- **Your instructions**
Everything in the listing below should be written out again exactly, except the pictures.

- **Material provided**
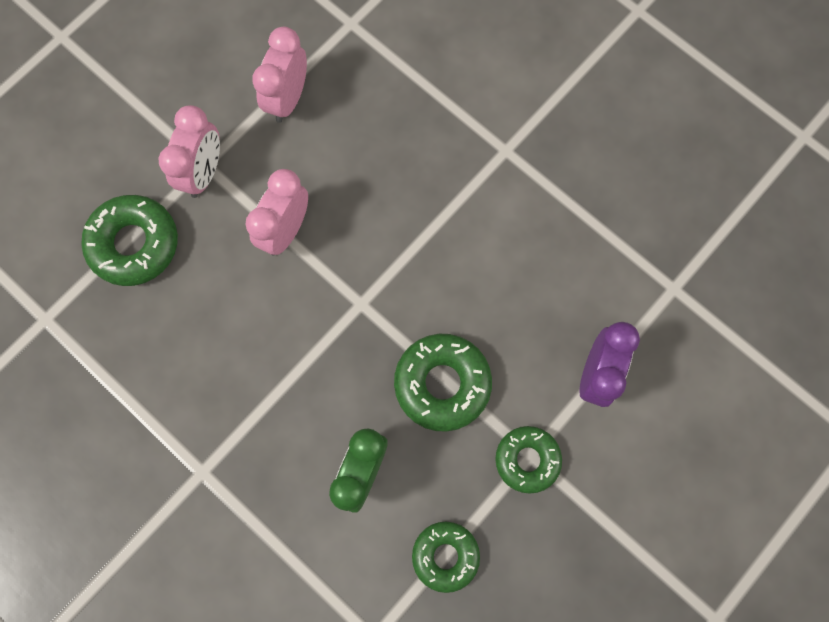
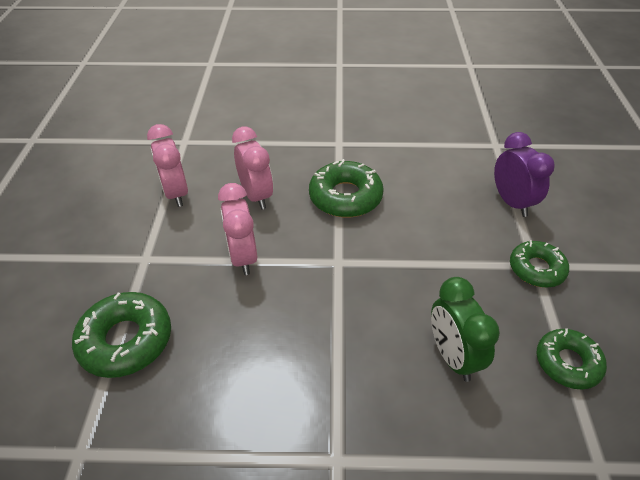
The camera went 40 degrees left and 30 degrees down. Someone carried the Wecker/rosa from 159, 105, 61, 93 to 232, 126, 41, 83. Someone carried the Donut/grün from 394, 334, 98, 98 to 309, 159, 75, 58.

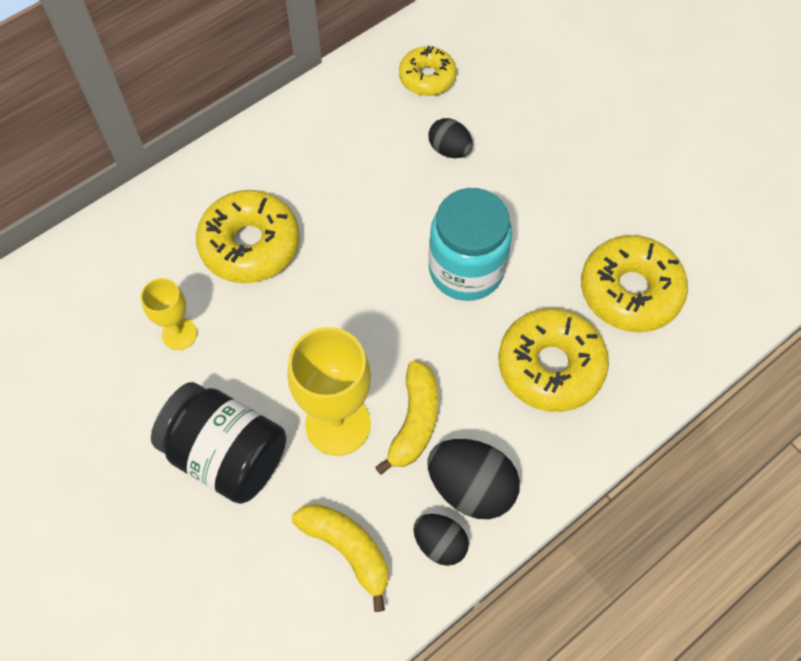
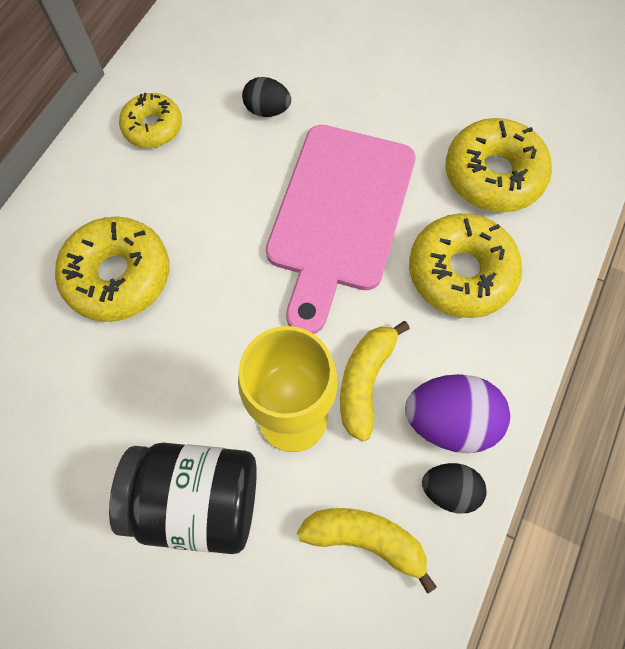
The camera went 25 degrees left and 5 degrees up. Someone took away the Kelch/gelb at 141, 278, 56, 72. Someone rotated the Banane/gelb at 375, 360, 63, 115 by 150 degrees counterclockwise. Someone carried the Donut/gelb from 399, 46, 58, 50 to 119, 93, 63, 55. Someone repainted the Ei/schwarz at 427, 439, 93, 80, which became the Ei/lila at 405, 374, 105, 79. Someone swapped the Einmachglas/türkis at 429, 188, 83, 113 for the Schneidebrett/rosa at 266, 125, 150, 209.

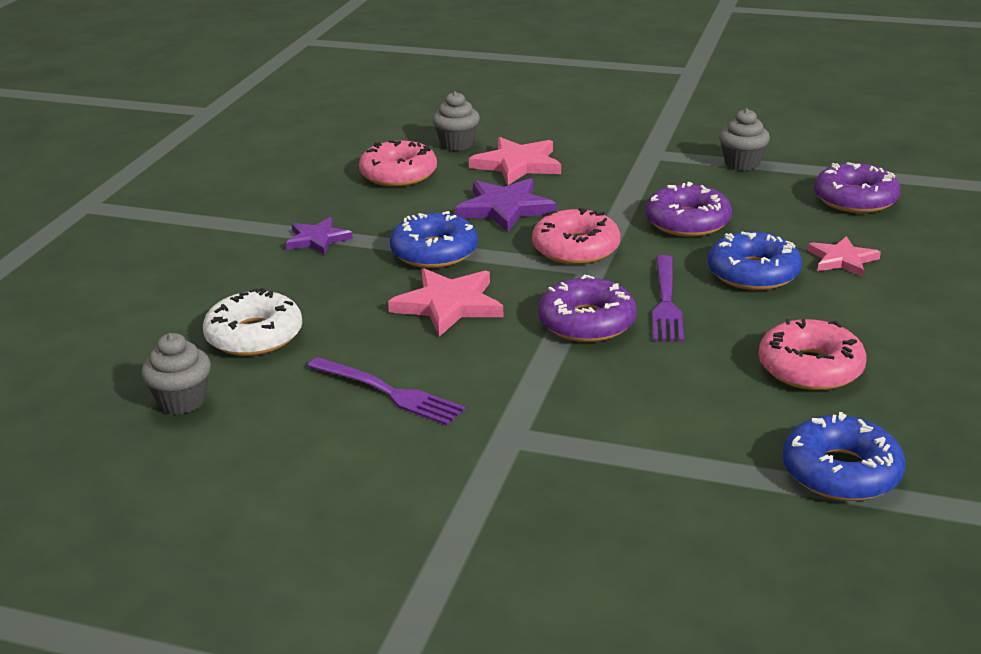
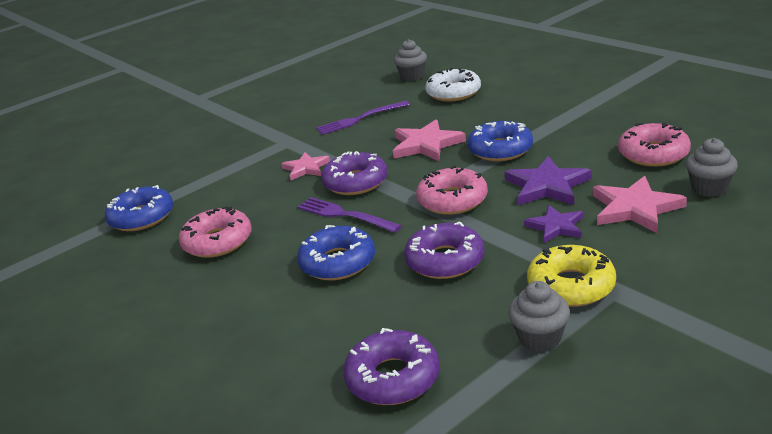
The camera went 125 degrees right and 0 degrees up. Someone carried the Stern/lila from 286, 217, 67, 38 to 524, 205, 59, 38. Someone carried the Stern/rosa from 808, 236, 73, 41 to 281, 152, 49, 28. Someone put down the Donut/gelb at 527, 245, 89, 62.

- **Task response**
The camera went 40 degrees left and 30 degrees down. Someone carried the Wecker/rosa from 159, 105, 61, 93 to 232, 126, 41, 83. Someone carried the Donut/grün from 394, 334, 98, 98 to 309, 159, 75, 58.

The camera went 25 degrees left and 5 degrees up. Someone took away the Kelch/gelb at 141, 278, 56, 72. Someone rotated the Banane/gelb at 375, 360, 63, 115 by 150 degrees counterclockwise. Someone carried the Donut/gelb from 399, 46, 58, 50 to 119, 93, 63, 55. Someone repainted the Ei/schwarz at 427, 439, 93, 80, which became the Ei/lila at 405, 374, 105, 79. Someone swapped the Einmachglas/türkis at 429, 188, 83, 113 for the Schneidebrett/rosa at 266, 125, 150, 209.

The camera went 125 degrees right and 0 degrees up. Someone carried the Stern/lila from 286, 217, 67, 38 to 524, 205, 59, 38. Someone carried the Stern/rosa from 808, 236, 73, 41 to 281, 152, 49, 28. Someone put down the Donut/gelb at 527, 245, 89, 62.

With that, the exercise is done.